**What to do**
Find the line with "building: [176,69,213,124] -> none" in the entries below, then output every line from it down to the line with "building: [252,360,354,439] -> none", exactly and with no pictures.

**Input**
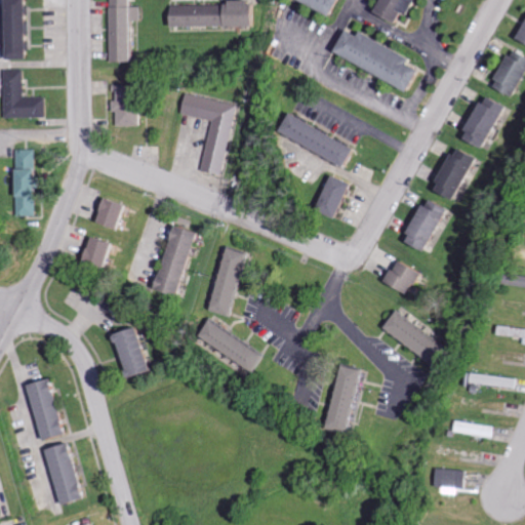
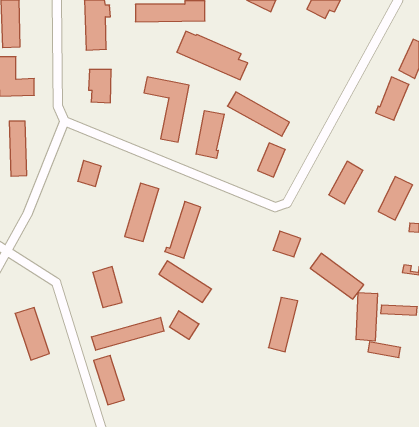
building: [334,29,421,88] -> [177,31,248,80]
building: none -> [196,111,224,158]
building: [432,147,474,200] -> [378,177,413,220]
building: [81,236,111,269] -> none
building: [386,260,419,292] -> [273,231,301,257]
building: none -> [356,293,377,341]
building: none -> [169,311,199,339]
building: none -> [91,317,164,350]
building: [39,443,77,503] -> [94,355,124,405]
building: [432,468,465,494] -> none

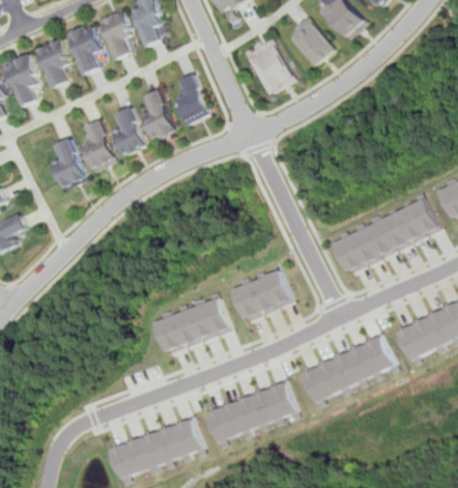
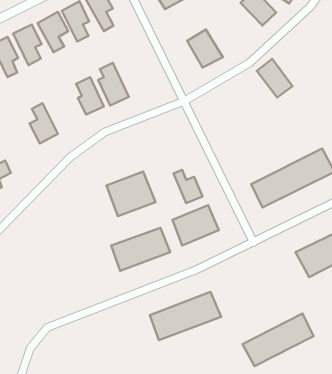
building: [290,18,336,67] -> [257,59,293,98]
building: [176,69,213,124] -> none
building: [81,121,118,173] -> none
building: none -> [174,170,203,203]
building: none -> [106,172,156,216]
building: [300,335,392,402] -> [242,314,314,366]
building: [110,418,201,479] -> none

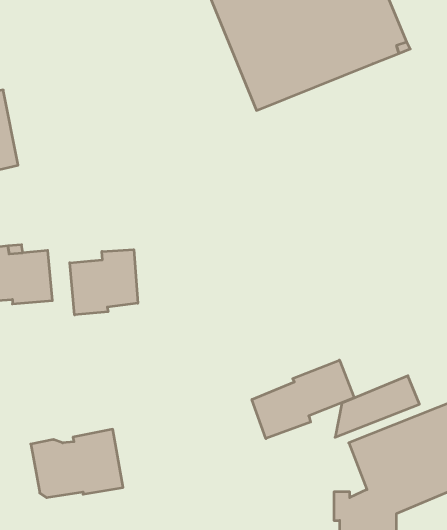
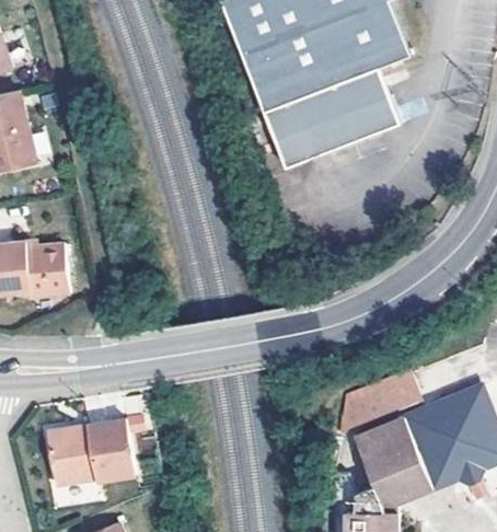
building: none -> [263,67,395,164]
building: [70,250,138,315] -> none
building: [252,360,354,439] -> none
...
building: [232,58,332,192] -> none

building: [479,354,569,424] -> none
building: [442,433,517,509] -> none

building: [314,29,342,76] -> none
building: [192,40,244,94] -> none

**Finished task**
building: [176,69,213,124] -> none
building: [81,121,118,173] -> none
building: none -> [174,170,203,203]
building: none -> [106,172,156,216]
building: [300,335,392,402] -> [242,314,314,366]
building: [110,418,201,479] -> none

building: none -> [263,67,395,164]
building: [70,250,138,315] -> none
building: [252,360,354,439] -> none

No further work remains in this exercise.